The problem
Return exactly the lines of the records below, starting at the line that contains "old: Fisch/türkis" and ending at the line that contains "second_place: [152, 348, 231, 409]", with both of those lines kept.

Entries supplied
┌──
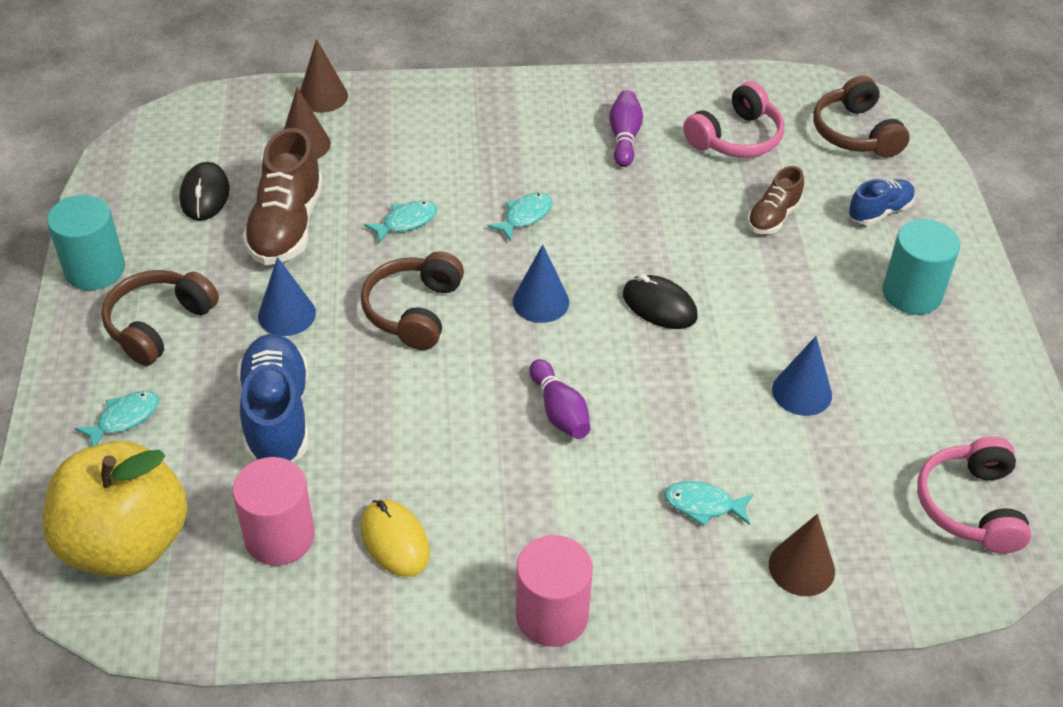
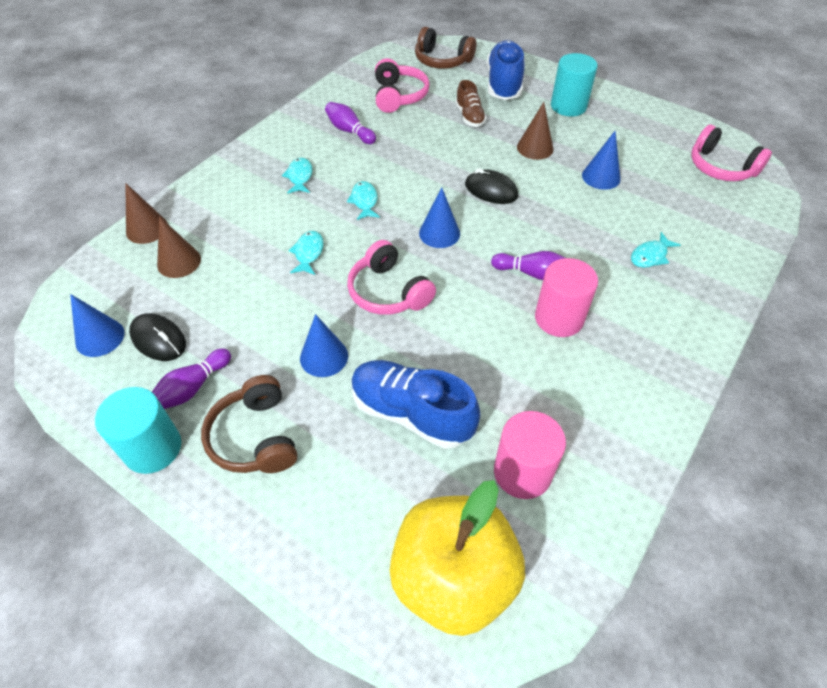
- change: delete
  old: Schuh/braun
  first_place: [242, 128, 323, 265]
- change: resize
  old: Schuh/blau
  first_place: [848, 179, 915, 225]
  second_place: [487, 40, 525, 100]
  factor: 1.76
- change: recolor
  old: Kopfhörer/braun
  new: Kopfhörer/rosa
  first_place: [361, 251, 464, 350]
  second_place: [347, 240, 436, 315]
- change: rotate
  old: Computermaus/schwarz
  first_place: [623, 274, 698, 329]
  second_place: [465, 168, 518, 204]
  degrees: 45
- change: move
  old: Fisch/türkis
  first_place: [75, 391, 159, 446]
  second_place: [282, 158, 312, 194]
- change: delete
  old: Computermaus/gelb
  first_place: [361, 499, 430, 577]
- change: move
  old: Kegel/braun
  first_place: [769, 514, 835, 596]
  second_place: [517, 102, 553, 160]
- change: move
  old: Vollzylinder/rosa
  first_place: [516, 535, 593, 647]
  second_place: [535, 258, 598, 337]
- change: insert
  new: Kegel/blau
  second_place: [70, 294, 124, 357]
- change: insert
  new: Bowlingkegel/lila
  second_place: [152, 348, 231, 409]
└──
┌──
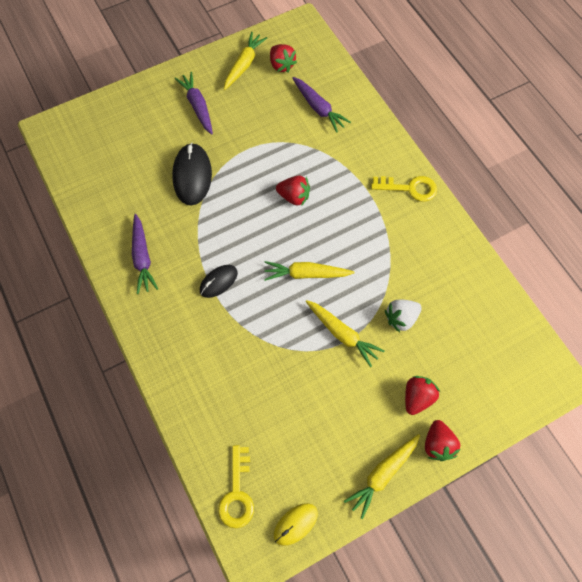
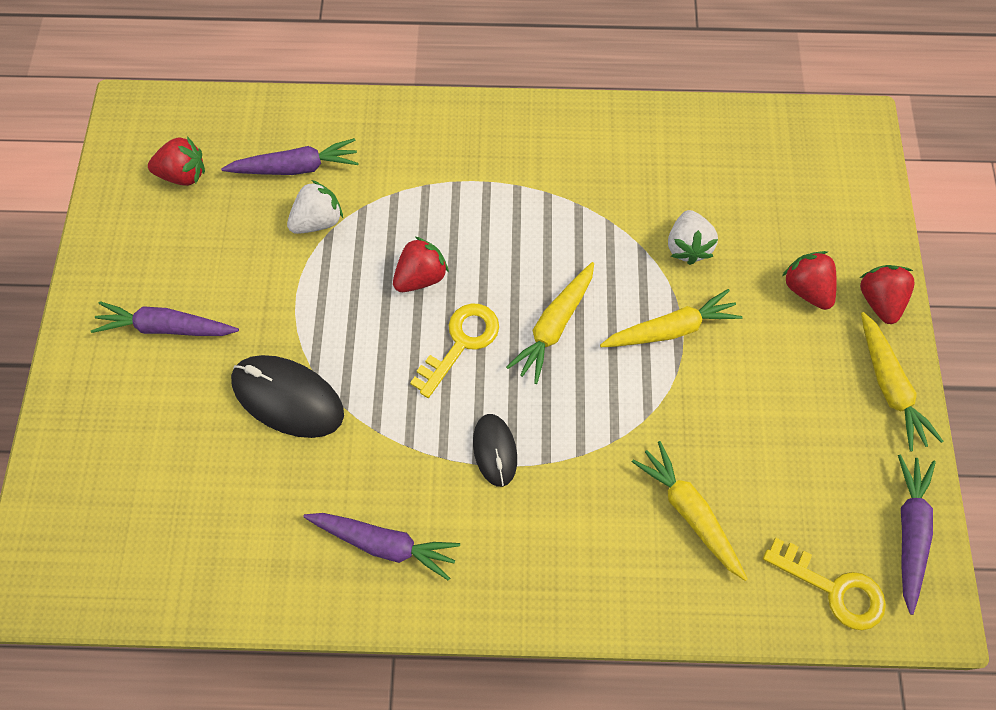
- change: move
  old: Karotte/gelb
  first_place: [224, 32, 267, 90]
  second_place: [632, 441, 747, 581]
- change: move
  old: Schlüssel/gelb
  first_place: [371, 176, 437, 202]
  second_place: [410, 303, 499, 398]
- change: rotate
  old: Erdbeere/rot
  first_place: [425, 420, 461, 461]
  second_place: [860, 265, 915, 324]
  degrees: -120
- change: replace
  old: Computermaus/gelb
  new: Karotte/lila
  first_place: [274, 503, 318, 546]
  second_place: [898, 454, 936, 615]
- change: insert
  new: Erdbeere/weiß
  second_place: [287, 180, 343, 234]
└──
Your solution
  old: Fisch/türkis
  first_place: [75, 391, 159, 446]
  second_place: [282, 158, 312, 194]
- change: delete
  old: Computermaus/gelb
  first_place: [361, 499, 430, 577]
- change: move
  old: Kegel/braun
  first_place: [769, 514, 835, 596]
  second_place: [517, 102, 553, 160]
- change: move
  old: Vollzylinder/rosa
  first_place: [516, 535, 593, 647]
  second_place: [535, 258, 598, 337]
- change: insert
  new: Kegel/blau
  second_place: [70, 294, 124, 357]
- change: insert
  new: Bowlingkegel/lila
  second_place: [152, 348, 231, 409]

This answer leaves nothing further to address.